An exact copy of all the lines below is required, with every image left out.

= Available data =

=== Begin Enclosure ===

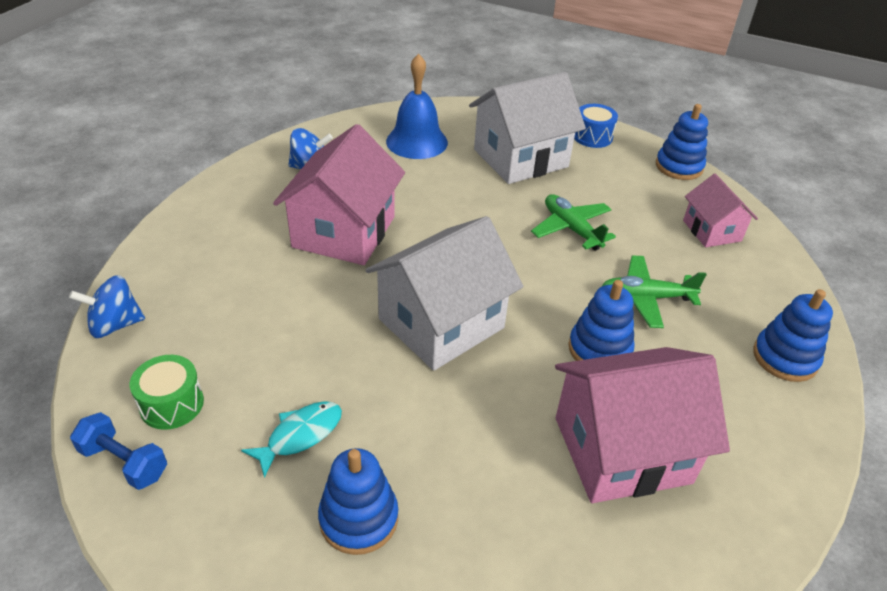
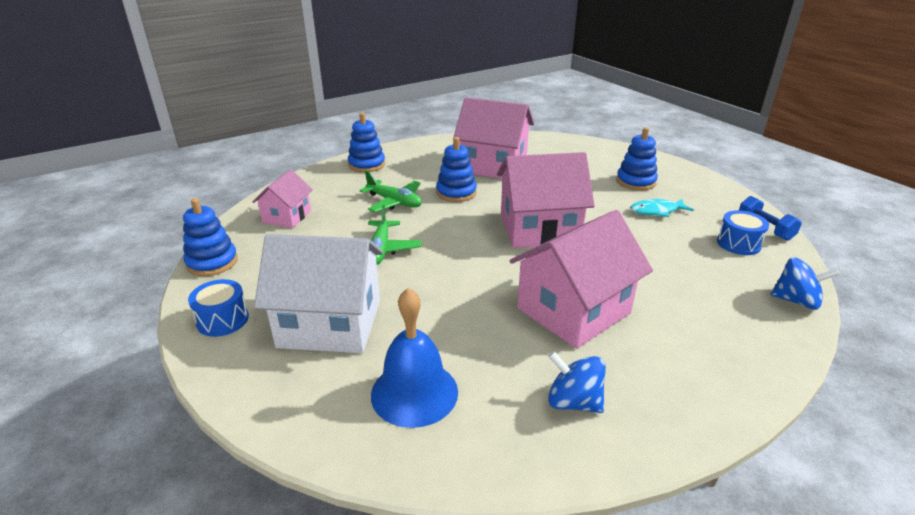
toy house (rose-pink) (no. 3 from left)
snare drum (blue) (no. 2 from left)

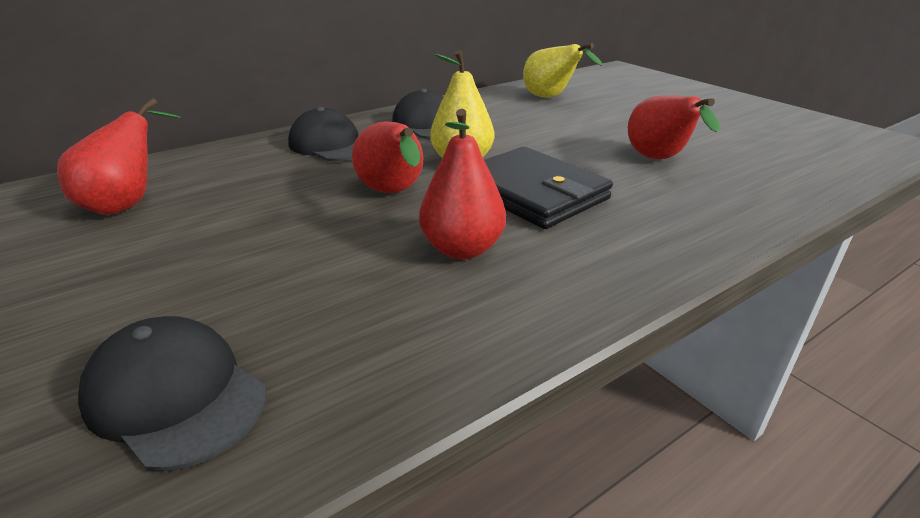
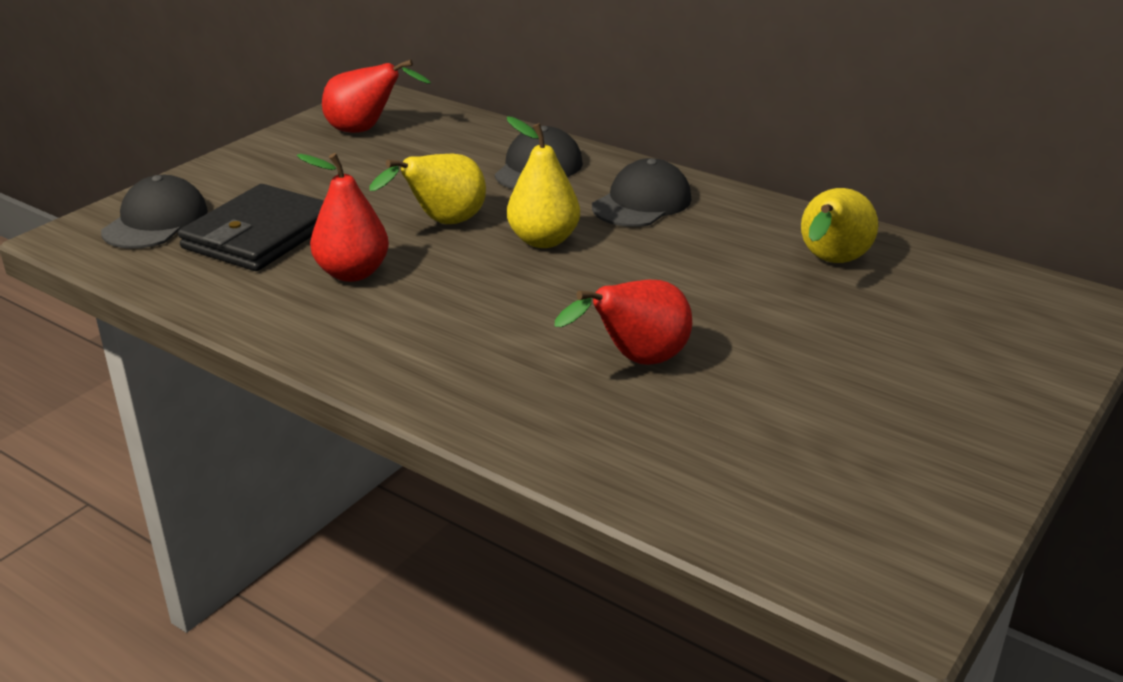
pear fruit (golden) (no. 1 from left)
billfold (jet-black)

=== End Enclosure ===

= Response to this exercise =
toy house (rose-pink) (no. 3 from left)
snare drum (blue) (no. 2 from left)

pear fruit (golden) (no. 1 from left)
billfold (jet-black)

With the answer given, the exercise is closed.